*** EXTRACTED MATERIAL Section Begins ***

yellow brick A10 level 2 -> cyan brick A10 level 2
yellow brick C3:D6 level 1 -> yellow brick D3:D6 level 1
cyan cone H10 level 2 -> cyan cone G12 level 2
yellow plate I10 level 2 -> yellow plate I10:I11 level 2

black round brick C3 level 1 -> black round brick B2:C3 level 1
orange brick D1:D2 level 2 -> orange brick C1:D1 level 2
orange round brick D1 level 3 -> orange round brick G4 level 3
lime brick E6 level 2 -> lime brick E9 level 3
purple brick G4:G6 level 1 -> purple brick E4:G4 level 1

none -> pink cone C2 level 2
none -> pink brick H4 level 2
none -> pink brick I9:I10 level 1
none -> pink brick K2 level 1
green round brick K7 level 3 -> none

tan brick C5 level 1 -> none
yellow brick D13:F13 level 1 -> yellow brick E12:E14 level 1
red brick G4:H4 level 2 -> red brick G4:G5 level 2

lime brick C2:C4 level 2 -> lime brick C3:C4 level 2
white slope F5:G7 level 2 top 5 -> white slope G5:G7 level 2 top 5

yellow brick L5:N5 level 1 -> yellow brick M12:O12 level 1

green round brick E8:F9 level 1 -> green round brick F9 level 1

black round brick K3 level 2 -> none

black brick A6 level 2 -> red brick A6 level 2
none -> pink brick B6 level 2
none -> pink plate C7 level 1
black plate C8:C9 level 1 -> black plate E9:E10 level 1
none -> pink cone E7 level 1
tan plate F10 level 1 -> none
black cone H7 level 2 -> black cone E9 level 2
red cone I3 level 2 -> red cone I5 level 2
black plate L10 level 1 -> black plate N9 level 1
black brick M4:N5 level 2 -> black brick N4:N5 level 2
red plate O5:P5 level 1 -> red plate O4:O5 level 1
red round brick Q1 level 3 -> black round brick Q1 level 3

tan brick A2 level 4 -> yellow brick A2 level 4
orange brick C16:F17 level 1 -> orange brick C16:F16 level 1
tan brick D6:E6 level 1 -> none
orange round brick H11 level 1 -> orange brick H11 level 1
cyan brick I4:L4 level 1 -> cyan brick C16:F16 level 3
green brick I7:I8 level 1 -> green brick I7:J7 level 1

*** EXTRACTED MATERIAL Section Ends ***

WHAT YOU WILL DO: Could you restate word for word the lines above from the one containing "orange brick D1:D2" through the one containing "none -> pink cone C2 level 2", both included, and nothing else?

WRITTEN ANSWER:
orange brick D1:D2 level 2 -> orange brick C1:D1 level 2
orange round brick D1 level 3 -> orange round brick G4 level 3
lime brick E6 level 2 -> lime brick E9 level 3
purple brick G4:G6 level 1 -> purple brick E4:G4 level 1

none -> pink cone C2 level 2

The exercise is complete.